▶ [WORK TASK]:
Your reply should be the whole listing, copied exactly, with the pictures left out.

(SOURCE MATERIAL begins)

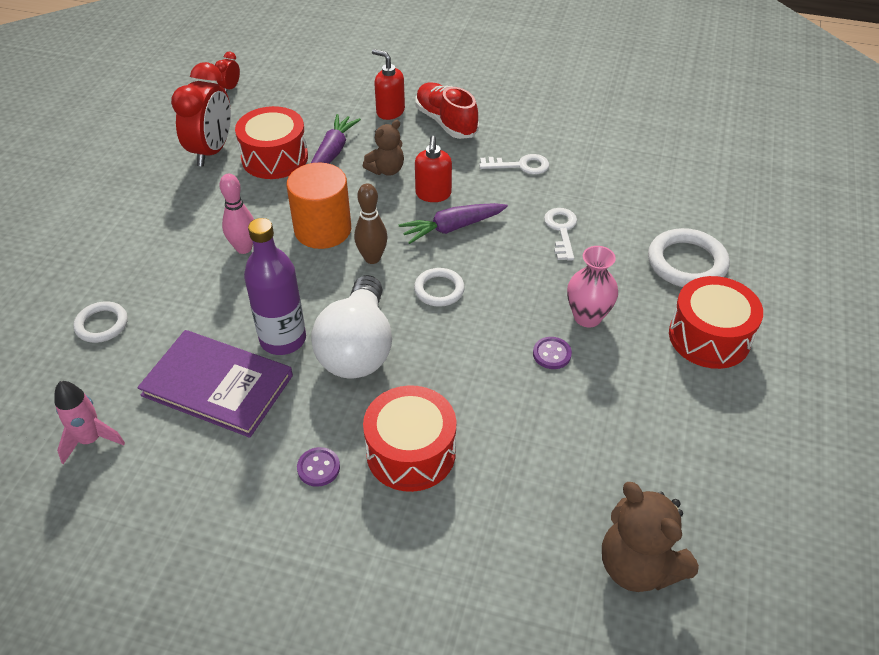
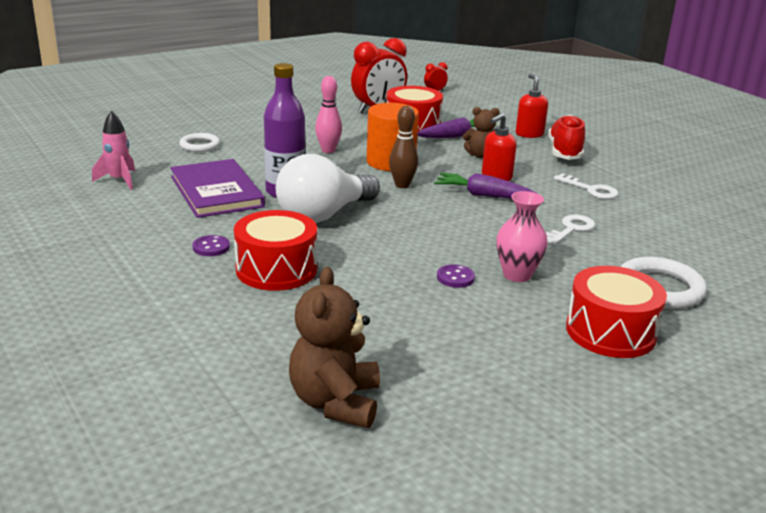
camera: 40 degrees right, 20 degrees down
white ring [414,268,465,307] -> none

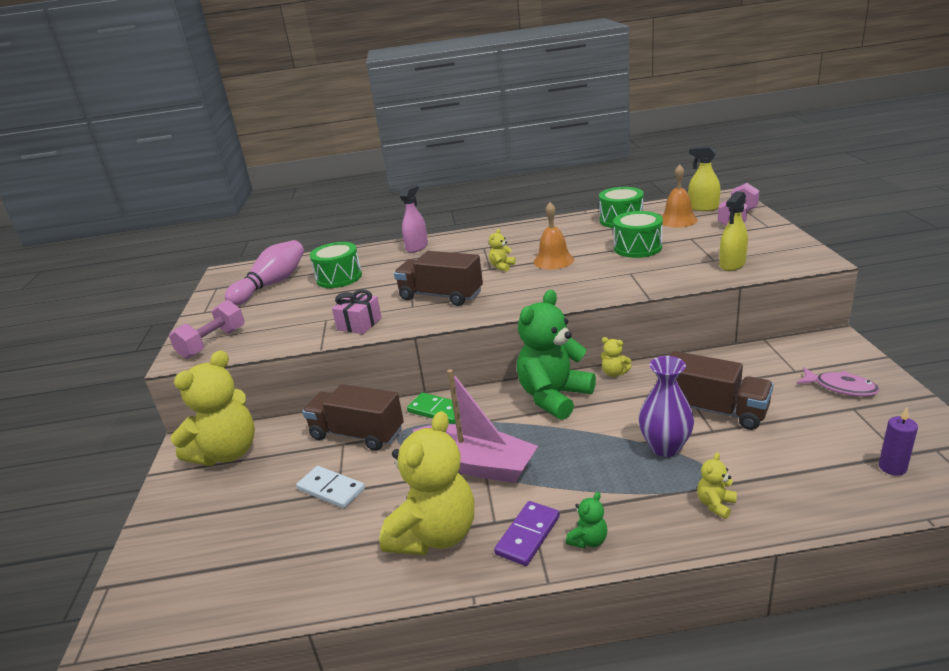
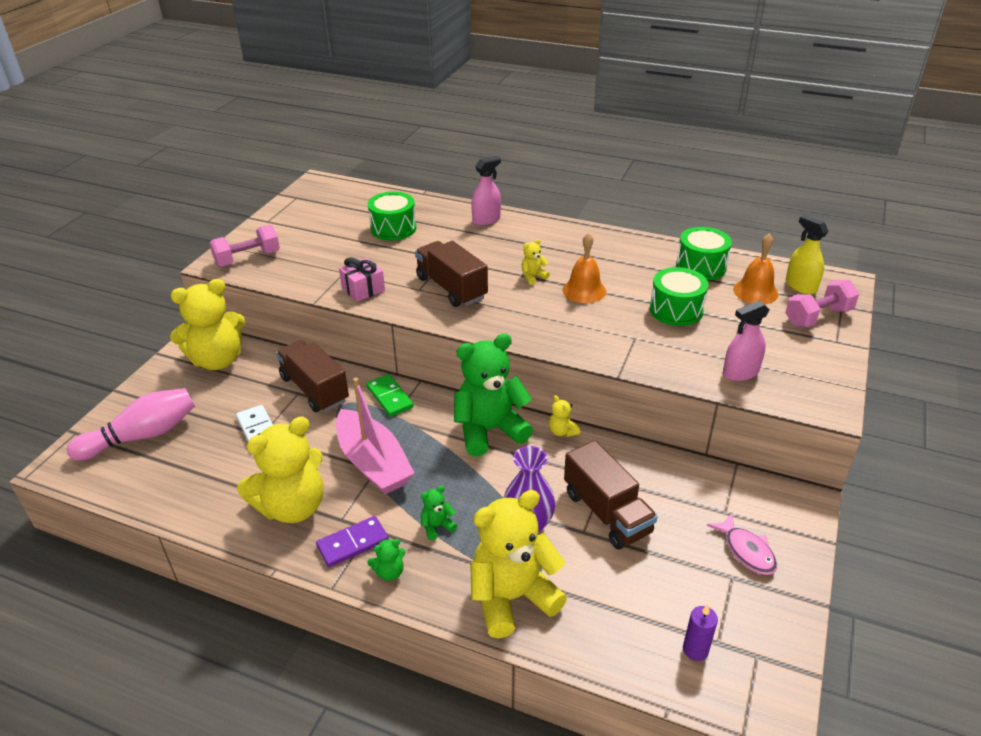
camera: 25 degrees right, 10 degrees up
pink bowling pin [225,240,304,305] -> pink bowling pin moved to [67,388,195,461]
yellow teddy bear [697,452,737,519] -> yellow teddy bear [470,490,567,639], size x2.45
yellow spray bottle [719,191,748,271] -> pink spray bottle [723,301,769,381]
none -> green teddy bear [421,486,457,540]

(SOURCE MATERIAL ends)

▶ [RESULT FOR THIS EXERCISE]:
camera: 40 degrees right, 20 degrees down
white ring [414,268,465,307] -> none

camera: 25 degrees right, 10 degrees up
pink bowling pin [225,240,304,305] -> pink bowling pin moved to [67,388,195,461]
yellow teddy bear [697,452,737,519] -> yellow teddy bear [470,490,567,639], size x2.45
yellow spray bottle [719,191,748,271] -> pink spray bottle [723,301,769,381]
none -> green teddy bear [421,486,457,540]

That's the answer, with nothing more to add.